(Dataset items)
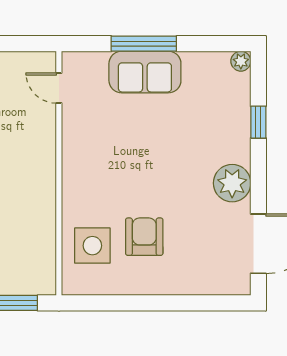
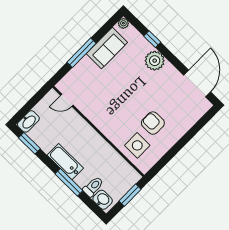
sofa: (145, 72) -> (107, 48), moved
plant: (232, 183) -> (155, 61), moved

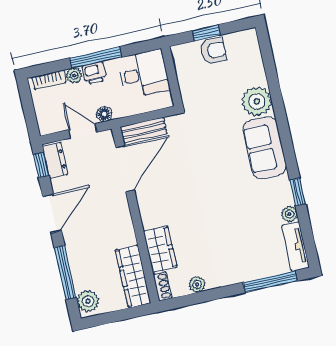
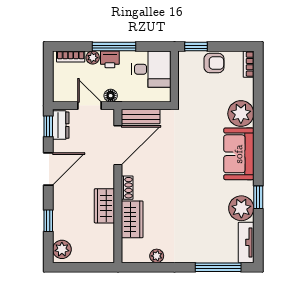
window: (206, 33) -> (196, 47), moved
bookcase: (253, 43) -> (249, 64), added
plant: (289, 214) -> (241, 208), width x1.87, depth x1.87
window: (65, 272) -> (48, 221), width x0.46
wardrobe: (133, 276) -> (104, 206), moved, width x0.67
shoe rack: (163, 286) -> (127, 188), moved

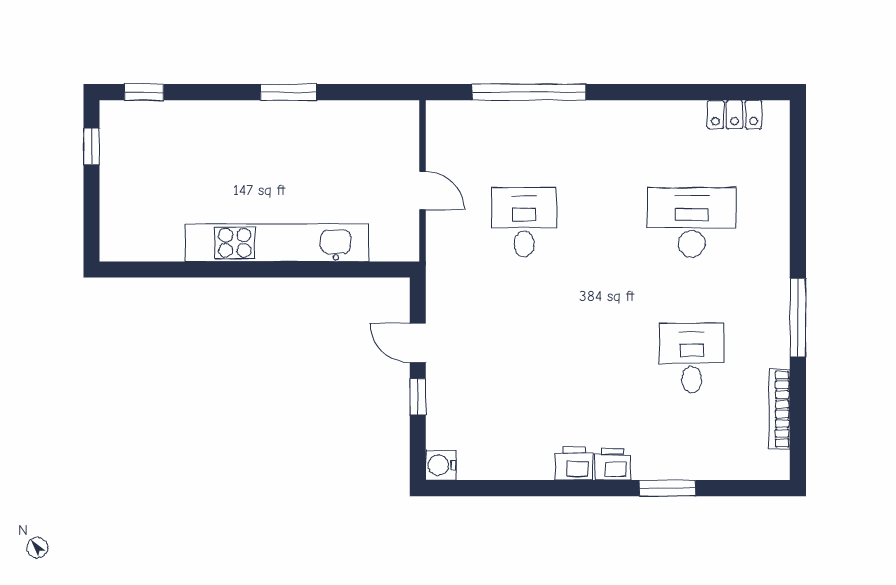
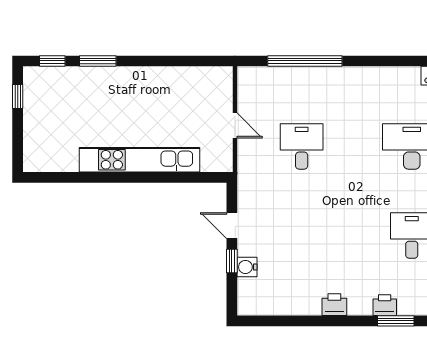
window: (289, 92) -> (98, 61), moved
printer: (613, 464) -> (385, 305), moved
water cooler: (441, 465) -> (247, 267), moved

• **Activity**
All lines from the line containing "printer: (613, 464) -> (385, 305), moved" through the last line of the data are to be repeated exactly; no other line belongs in the answer.

• **Response for this exercise**
printer: (613, 464) -> (385, 305), moved
water cooler: (441, 465) -> (247, 267), moved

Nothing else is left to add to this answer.